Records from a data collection
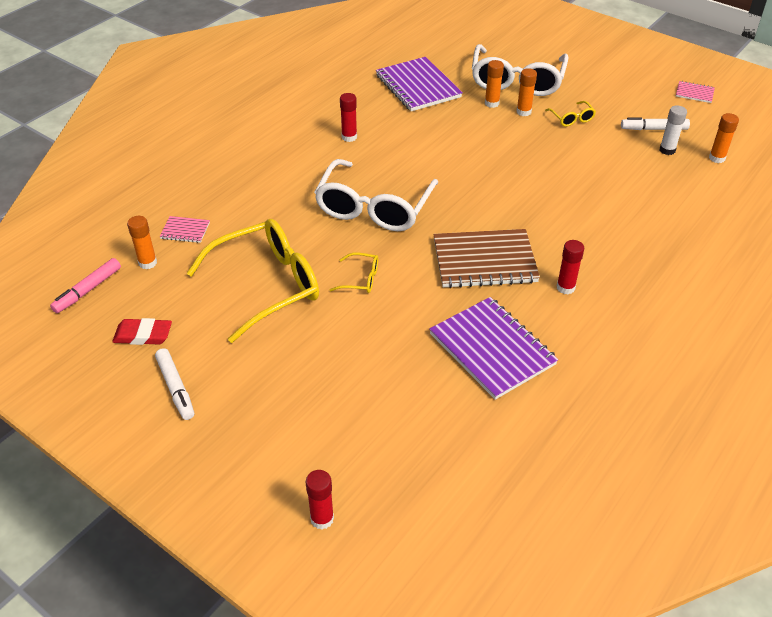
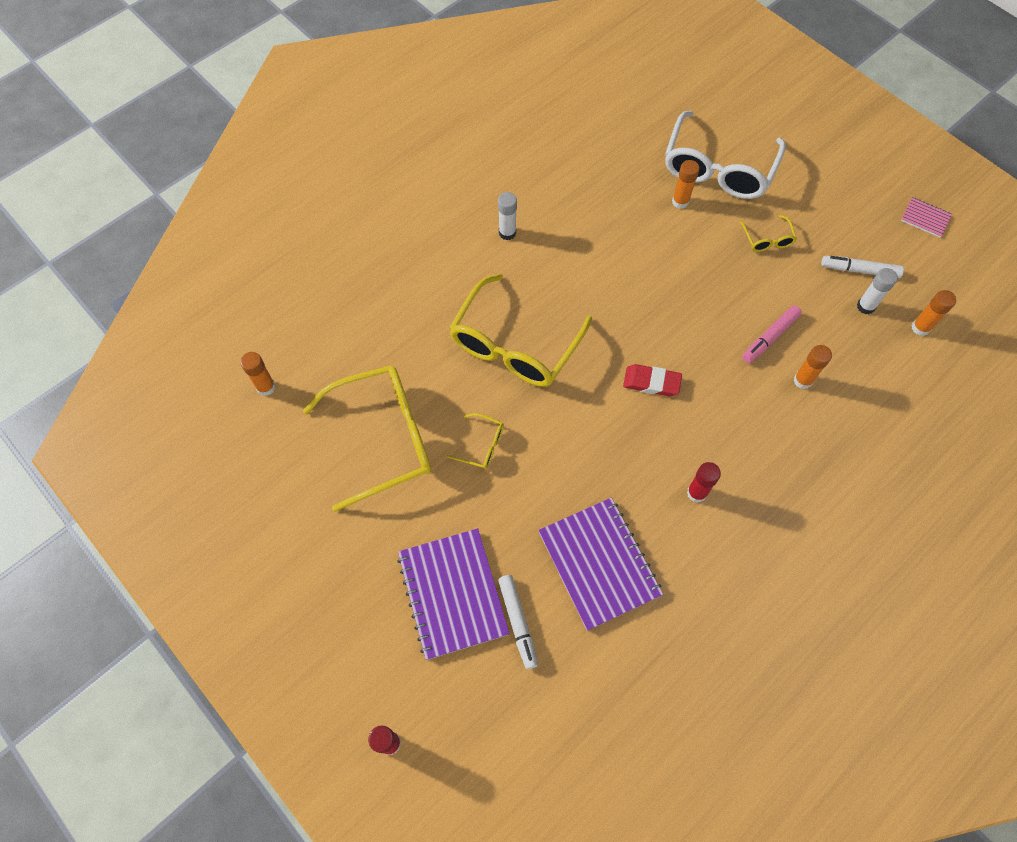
camera: 10 degrees right, 20 degrees up
(88, 290) = (202, 415): pink marker -> pink marker (769, 337)
(143, 335) = (250, 484): red eraser -> red eraser (651, 382)
(175, 388) = (273, 559): white marker -> white marker (518, 622)
(185, 230) = (310, 347): pink notebook -> none
(349, 137) = (507, 233): red glue stick -> white glue stick
(374, 207) = (515, 344): white glasses -> yellow glasses
(418, 86) = (601, 161): purple notebook -> purple notebook (453, 594)
(484, 261) = (618, 441): brown notebook -> none
(523, 112) = (714, 221): orange glue stick -> orange glue stick (802, 380)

*Problem*. Say how many lines of the records contain the word "notebook", and give no other output.

*The completed task*. 3